Task inputs:
▽

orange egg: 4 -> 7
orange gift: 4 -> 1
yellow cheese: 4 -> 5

△
▽

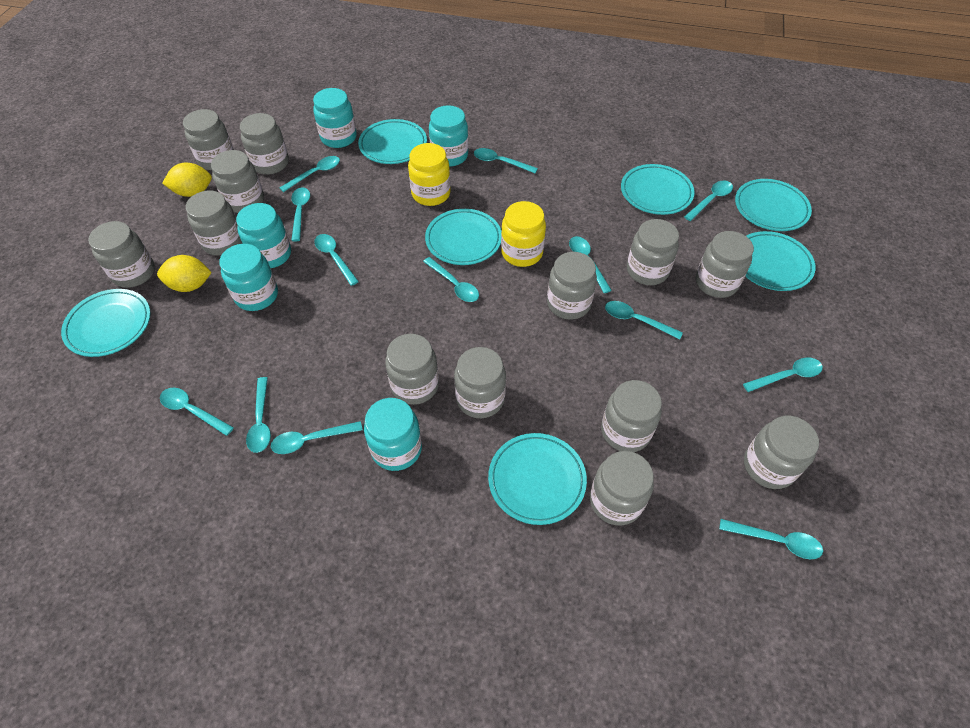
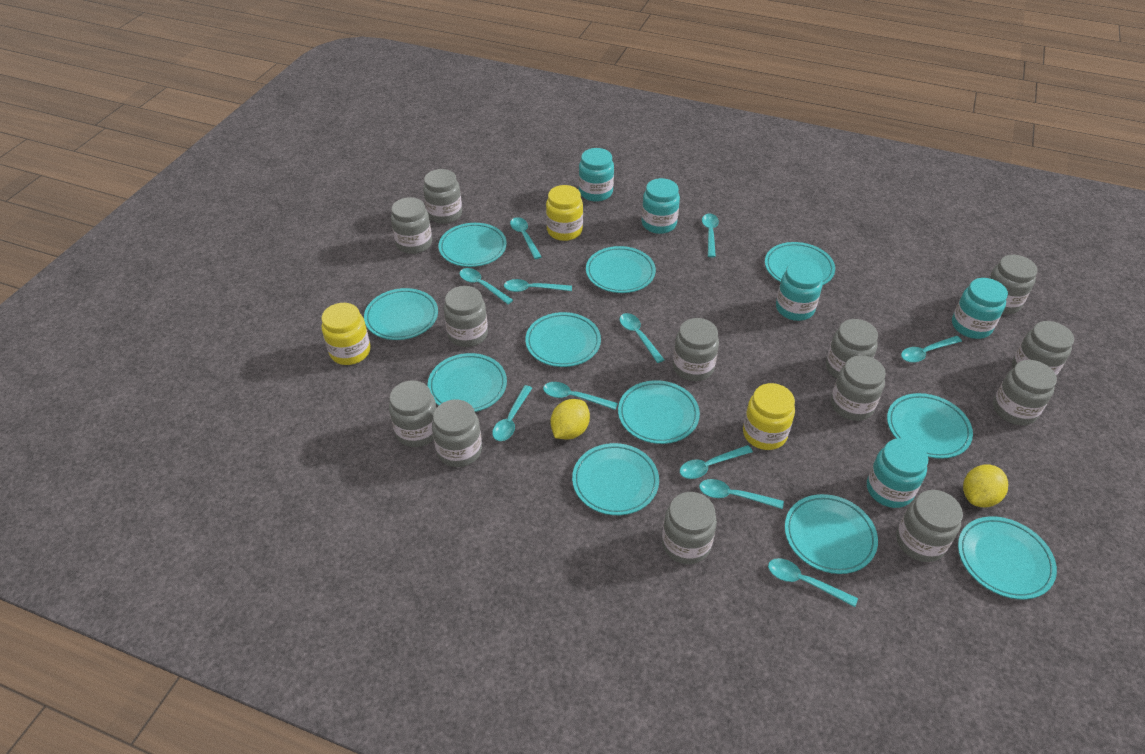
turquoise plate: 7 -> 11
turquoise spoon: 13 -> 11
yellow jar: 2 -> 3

△

Assignment: In the listing above, show every line with the word "turquoise".

Solution below:
turquoise plate: 7 -> 11
turquoise spoon: 13 -> 11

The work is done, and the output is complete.